> **Lines excerpted from a collection**
##############################

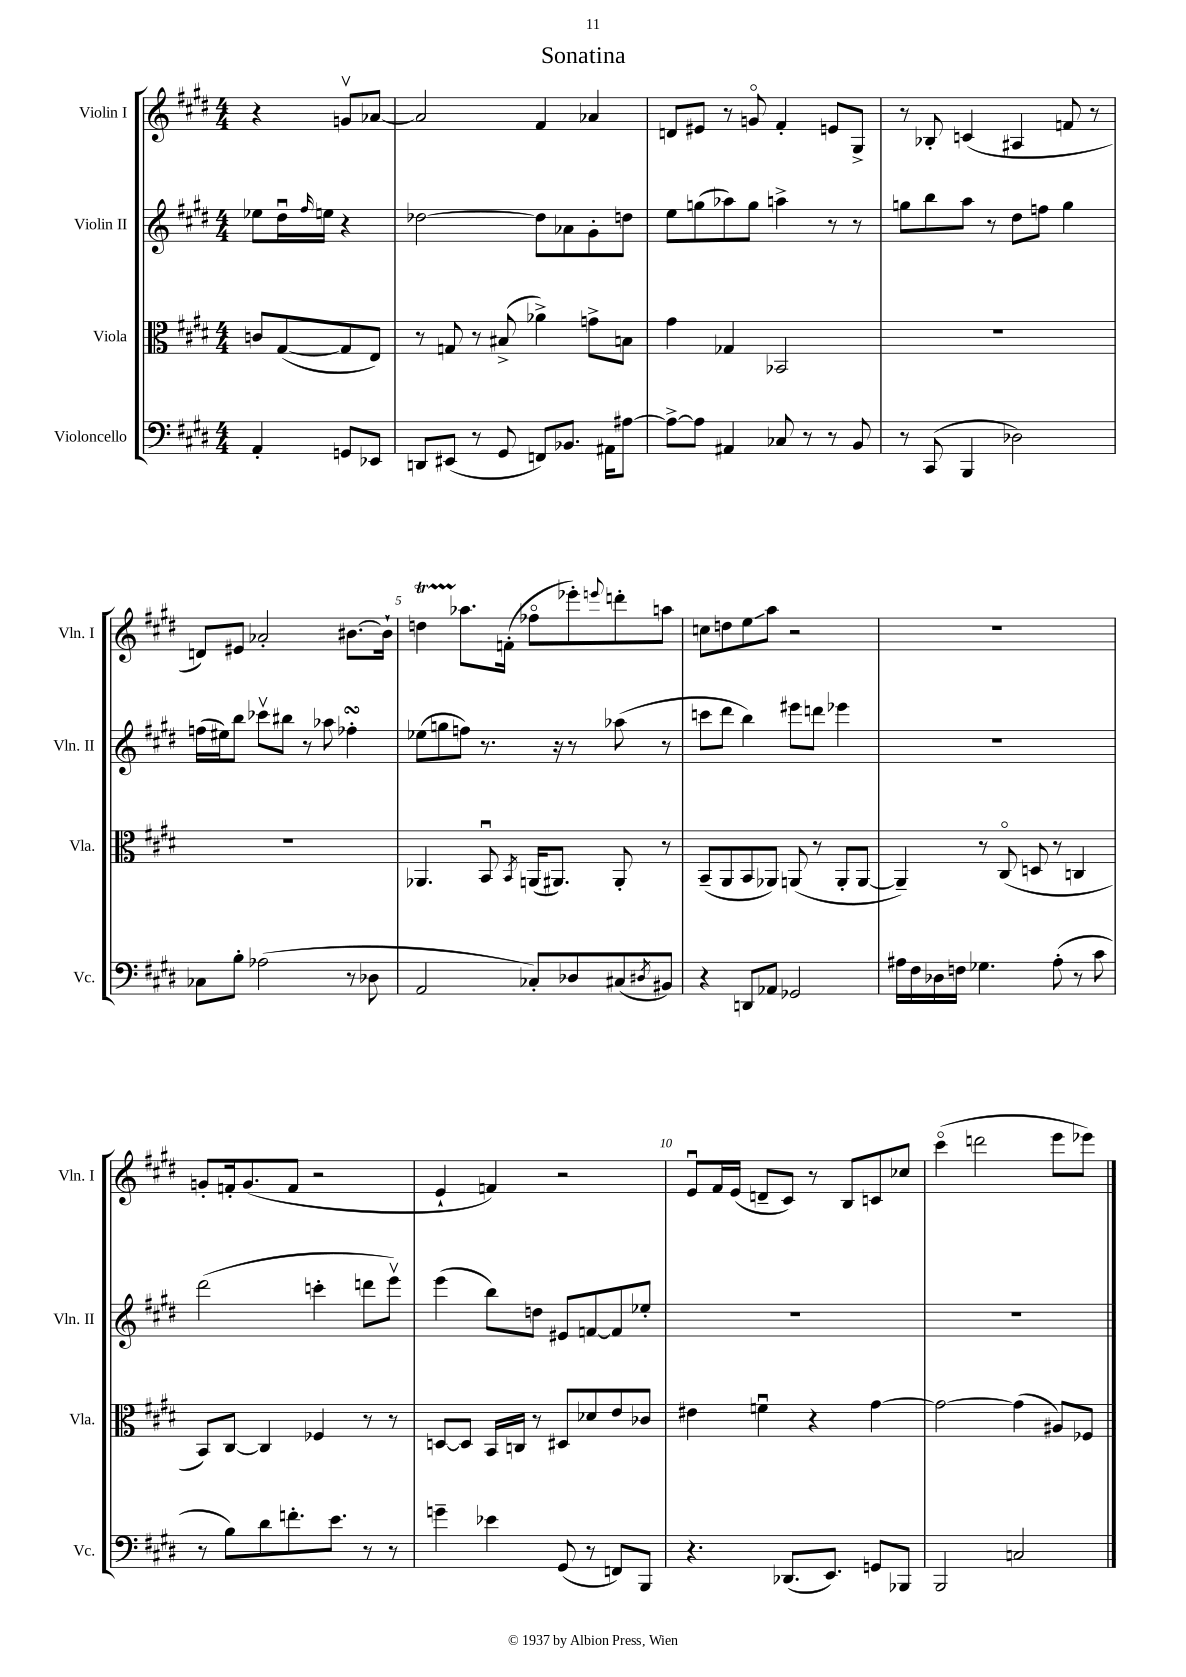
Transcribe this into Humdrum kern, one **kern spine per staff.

**kern	**kern	**kern	**kern
*staff4	*staff3	*staff2	*staff1
*clefF4	*clefC3	*clefG2	*clefG2
*k[f#c#g#d#]	*k[f#c#g#d#]	*k[f#c#g#d#]	*k[f#c#g#d#]
*M4/4	*M4/4	*M4/4	*M4/4
4AA'	8c	8ee-	4r
.	([8G#	16dd#u	.
.	.	16qqff#	.
.	.	16ee	.
8GG	8G#]	4r	8gv
8EE-	8E)	.	[8a-
=	=	=	=
8DD	8r	[2dd-	2a-]
(8EE#	8G	.	.
8r	8r	.	.
8GG#	(8B#^	.	.
8FF)	4a-^)	8dd-]	4f#
8.BB-	.	8a-	.
.	8g^	8g#'	4a-
16AA#	.	.	.
[8A#	8B	8dd	.
=	=	=	=
8A#^_	4g#	8ee	8d
8A#]	.	(8gg	8e#
4AA#	4G-	8aa-)	8r
.	.	8gg	8go
8C-	2BB-	4aa^	4f#'
8r	.	.	.
8r	.	8r	8e
8BB	.	8r	8G#^
=	=	=	=
8r	1r	8gg	8r
(8CC#	.	8bb	8B-'
4BBB	.	8aa	(4c
.	.	8r	.
2D-)	.	8dd#	4A#
.	.	8ff	.
.	.	4gg	8f
.	.	.	8r
=	=	=	=
8C-	1r	(16ff	8d)
.	.	16ee#)	.
8B'	.	8bb	8e#
(2A-	.	8ccc-v	2a-'
.	.	8bb#	.
.	.	8r	.
.	.	8aa-	.
8r	.	4ff-'	[8.b#
8D-	.	.	.
.	.	.	16b#`]
=	=	=	=
2AA	4.AA-	(8ee-	4dd
.	.	8gg	.
.	.	8ff)	8.aa-
.	8BBu	8.r	.
.	.	.	(16f'
.	8qBB	.	.
8C-')	(16AA	.	8ff-o
.	8.AA#)	16r	.
8D-	.	8r	8eee-')
.	.	.	8qqeee
(8C#	8AA#'	(8aa-	8ddd'
8qD#	.	.	.
8BB#)	8r	8r	8aa
=	=	=	=
4r	(8BB~	8ccc	8cc
.	8AA	8ddd#	8dd
8DD	8BB	4bb)	8ee
8AA-	8AA-)	.	8aa
2GG-	(8AA	8eee#	2r
.	8r	8ddd	.
.	8AA'	4eee-	.
.	[8AA	.	.
=	=	=	=
16A#	4AA~])	1r	1r
16F#	.	.	.
16D-	.	.	.
16F	.	.	.
4.G-	8r	.	.
.	(8C#o	.	.
.	8D	.	.
(8A#'	8r	.	.
8r	4C	.	.
8c#	.	.	.
=	=	=	=
8r	8BB)	(2ddd#	8g'
8B)	[8C#	.	16f'
.	.	.	(8.g
8d#	4C#]	.	.
8.f'	.	.	8f
.	4F-	4ccc'	2r
8.e	.	.	.
8r	8r	8ddd	.
8r	8r	8eeev)	.
=	=	=	=
4g~	[8D	(4eee	4e`
.	8D]	.	.
4e-	16BB	8bb)	4f)
.	16C	.	.
.	8r	8dd	.
(8GG#	8D#	8e#	2r
8r	8d-	[8f	.
8FF)	8e	8f]	.
8BBB	8c-	8ee-'	.
=	=	=	=
4.r	4e#	1r	8eu
.	.	.	16f#
.	.	.	(16e
.	4fu	.	8d~
(8.DD-	.	.	8c#)
.	4r	.	8r
8.EE)	.	.	.
.	.	.	8B
8GG	[4g#	.	8c
8BBB-	.	.	8cc-
=	=	=	=
2BBB	2g#_	1r	(4ccc#o
.	.	.	2ddd
2C	(4g#]	.	.
.	8A#)	.	8eee
.	8F-	.	8eee-)
==	==	==	==
*-	*-	*-	*-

##############################

Return each line above that contains the string "kern". Case counts.

> **Answer**
Transcribe this into Humdrum kern, one **kern spine per staff.
**kern	**kern	**kern	**kern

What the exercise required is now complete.